[PROMPT]
Please quote exactly the lines below from the line containing "C101: 1.5uF (5V, SIG13) -> none" to the line containing "D4: diode 1N4004", both lines included, and nothing else.

[Before-and-after change records]
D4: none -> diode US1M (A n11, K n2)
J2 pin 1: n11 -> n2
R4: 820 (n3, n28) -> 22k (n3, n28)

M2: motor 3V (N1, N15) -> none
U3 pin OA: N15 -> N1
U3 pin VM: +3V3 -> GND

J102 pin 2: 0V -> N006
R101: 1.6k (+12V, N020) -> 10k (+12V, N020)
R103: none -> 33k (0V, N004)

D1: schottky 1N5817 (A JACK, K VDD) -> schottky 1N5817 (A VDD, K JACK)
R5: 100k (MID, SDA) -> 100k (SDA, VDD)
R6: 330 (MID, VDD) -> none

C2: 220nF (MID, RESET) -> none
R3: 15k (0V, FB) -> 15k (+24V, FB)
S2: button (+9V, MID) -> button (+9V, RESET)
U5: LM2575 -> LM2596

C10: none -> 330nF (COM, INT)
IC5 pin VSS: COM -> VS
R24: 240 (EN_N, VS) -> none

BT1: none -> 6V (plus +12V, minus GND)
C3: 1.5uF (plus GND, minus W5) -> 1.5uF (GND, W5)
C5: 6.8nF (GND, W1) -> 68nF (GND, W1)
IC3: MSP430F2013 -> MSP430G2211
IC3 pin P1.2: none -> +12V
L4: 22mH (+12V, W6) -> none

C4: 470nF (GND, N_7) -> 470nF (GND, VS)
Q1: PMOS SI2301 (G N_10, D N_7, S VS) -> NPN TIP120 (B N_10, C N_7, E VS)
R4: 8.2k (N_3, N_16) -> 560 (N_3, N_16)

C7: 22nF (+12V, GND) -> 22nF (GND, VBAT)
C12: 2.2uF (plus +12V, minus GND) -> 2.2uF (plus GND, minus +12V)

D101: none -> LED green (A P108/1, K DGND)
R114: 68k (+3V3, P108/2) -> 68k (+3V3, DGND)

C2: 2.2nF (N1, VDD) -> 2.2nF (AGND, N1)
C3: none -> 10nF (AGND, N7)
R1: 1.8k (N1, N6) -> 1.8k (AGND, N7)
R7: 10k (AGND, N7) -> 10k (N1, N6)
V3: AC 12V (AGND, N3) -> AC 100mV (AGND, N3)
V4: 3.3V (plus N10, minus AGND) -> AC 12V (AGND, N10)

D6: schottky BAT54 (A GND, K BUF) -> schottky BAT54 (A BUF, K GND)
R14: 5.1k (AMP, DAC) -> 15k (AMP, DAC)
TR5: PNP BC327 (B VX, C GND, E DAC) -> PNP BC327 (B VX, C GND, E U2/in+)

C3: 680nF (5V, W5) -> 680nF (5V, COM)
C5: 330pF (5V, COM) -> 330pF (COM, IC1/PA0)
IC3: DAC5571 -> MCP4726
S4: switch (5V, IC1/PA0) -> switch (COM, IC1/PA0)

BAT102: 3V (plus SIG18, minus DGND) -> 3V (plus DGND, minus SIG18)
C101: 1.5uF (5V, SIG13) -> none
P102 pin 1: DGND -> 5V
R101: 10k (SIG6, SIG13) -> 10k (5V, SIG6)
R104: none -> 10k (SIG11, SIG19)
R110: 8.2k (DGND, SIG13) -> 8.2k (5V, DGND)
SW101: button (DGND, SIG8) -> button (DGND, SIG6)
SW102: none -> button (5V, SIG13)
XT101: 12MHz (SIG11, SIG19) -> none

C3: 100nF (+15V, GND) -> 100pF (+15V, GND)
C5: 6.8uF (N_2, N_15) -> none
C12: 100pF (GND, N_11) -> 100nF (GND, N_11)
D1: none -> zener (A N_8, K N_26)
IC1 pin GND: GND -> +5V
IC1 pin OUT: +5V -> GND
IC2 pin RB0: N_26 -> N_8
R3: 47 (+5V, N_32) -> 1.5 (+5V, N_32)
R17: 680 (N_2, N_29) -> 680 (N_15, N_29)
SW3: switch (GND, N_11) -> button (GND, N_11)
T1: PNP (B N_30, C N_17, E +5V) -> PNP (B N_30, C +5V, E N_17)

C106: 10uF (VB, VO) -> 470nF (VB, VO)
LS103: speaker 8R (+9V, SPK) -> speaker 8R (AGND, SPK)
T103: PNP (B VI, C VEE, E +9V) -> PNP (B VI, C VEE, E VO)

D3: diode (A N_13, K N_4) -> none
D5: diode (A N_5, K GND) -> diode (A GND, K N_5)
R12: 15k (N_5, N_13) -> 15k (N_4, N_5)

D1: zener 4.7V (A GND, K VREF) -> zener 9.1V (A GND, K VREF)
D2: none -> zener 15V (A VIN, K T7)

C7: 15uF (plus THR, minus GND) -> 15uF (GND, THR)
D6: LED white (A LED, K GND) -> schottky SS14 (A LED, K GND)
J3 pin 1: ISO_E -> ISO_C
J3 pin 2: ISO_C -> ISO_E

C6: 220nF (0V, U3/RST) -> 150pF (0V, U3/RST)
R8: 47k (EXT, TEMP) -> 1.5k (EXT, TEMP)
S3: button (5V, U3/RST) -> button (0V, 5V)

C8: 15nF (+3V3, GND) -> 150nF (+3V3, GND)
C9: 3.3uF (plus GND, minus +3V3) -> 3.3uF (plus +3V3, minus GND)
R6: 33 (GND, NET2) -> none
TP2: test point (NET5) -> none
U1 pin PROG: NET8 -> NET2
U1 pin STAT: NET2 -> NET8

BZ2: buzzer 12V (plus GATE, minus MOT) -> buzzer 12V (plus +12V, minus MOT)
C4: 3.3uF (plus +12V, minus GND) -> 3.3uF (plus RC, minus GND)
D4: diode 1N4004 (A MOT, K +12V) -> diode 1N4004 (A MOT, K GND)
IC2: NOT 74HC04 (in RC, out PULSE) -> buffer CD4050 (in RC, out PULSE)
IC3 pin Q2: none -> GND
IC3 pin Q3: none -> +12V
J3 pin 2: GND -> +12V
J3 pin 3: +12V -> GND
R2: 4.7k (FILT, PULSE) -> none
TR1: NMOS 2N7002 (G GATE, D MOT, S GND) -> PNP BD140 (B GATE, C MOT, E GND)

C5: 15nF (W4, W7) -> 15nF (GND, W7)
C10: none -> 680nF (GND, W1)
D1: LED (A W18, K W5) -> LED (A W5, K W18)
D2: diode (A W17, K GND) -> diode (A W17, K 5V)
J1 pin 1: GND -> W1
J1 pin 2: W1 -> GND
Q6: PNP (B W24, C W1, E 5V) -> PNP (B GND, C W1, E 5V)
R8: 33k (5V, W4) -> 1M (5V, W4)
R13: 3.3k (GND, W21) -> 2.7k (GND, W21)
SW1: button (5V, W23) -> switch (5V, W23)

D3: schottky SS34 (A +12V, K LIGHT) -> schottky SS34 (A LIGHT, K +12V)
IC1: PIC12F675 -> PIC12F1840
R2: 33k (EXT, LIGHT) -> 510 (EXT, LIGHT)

[EXPECTED OUTPUT]
C101: 1.5uF (5V, SIG13) -> none
P102 pin 1: DGND -> 5V
R101: 10k (SIG6, SIG13) -> 10k (5V, SIG6)
R104: none -> 10k (SIG11, SIG19)
R110: 8.2k (DGND, SIG13) -> 8.2k (5V, DGND)
SW101: button (DGND, SIG8) -> button (DGND, SIG6)
SW102: none -> button (5V, SIG13)
XT101: 12MHz (SIG11, SIG19) -> none

C3: 100nF (+15V, GND) -> 100pF (+15V, GND)
C5: 6.8uF (N_2, N_15) -> none
C12: 100pF (GND, N_11) -> 100nF (GND, N_11)
D1: none -> zener (A N_8, K N_26)
IC1 pin GND: GND -> +5V
IC1 pin OUT: +5V -> GND
IC2 pin RB0: N_26 -> N_8
R3: 47 (+5V, N_32) -> 1.5 (+5V, N_32)
R17: 680 (N_2, N_29) -> 680 (N_15, N_29)
SW3: switch (GND, N_11) -> button (GND, N_11)
T1: PNP (B N_30, C N_17, E +5V) -> PNP (B N_30, C +5V, E N_17)

C106: 10uF (VB, VO) -> 470nF (VB, VO)
LS103: speaker 8R (+9V, SPK) -> speaker 8R (AGND, SPK)
T103: PNP (B VI, C VEE, E +9V) -> PNP (B VI, C VEE, E VO)

D3: diode (A N_13, K N_4) -> none
D5: diode (A N_5, K GND) -> diode (A GND, K N_5)
R12: 15k (N_5, N_13) -> 15k (N_4, N_5)

D1: zener 4.7V (A GND, K VREF) -> zener 9.1V (A GND, K VREF)
D2: none -> zener 15V (A VIN, K T7)

C7: 15uF (plus THR, minus GND) -> 15uF (GND, THR)
D6: LED white (A LED, K GND) -> schottky SS14 (A LED, K GND)
J3 pin 1: ISO_E -> ISO_C
J3 pin 2: ISO_C -> ISO_E

C6: 220nF (0V, U3/RST) -> 150pF (0V, U3/RST)
R8: 47k (EXT, TEMP) -> 1.5k (EXT, TEMP)
S3: button (5V, U3/RST) -> button (0V, 5V)

C8: 15nF (+3V3, GND) -> 150nF (+3V3, GND)
C9: 3.3uF (plus GND, minus +3V3) -> 3.3uF (plus +3V3, minus GND)
R6: 33 (GND, NET2) -> none
TP2: test point (NET5) -> none
U1 pin PROG: NET8 -> NET2
U1 pin STAT: NET2 -> NET8

BZ2: buzzer 12V (plus GATE, minus MOT) -> buzzer 12V (plus +12V, minus MOT)
C4: 3.3uF (plus +12V, minus GND) -> 3.3uF (plus RC, minus GND)
D4: diode 1N4004 (A MOT, K +12V) -> diode 1N4004 (A MOT, K GND)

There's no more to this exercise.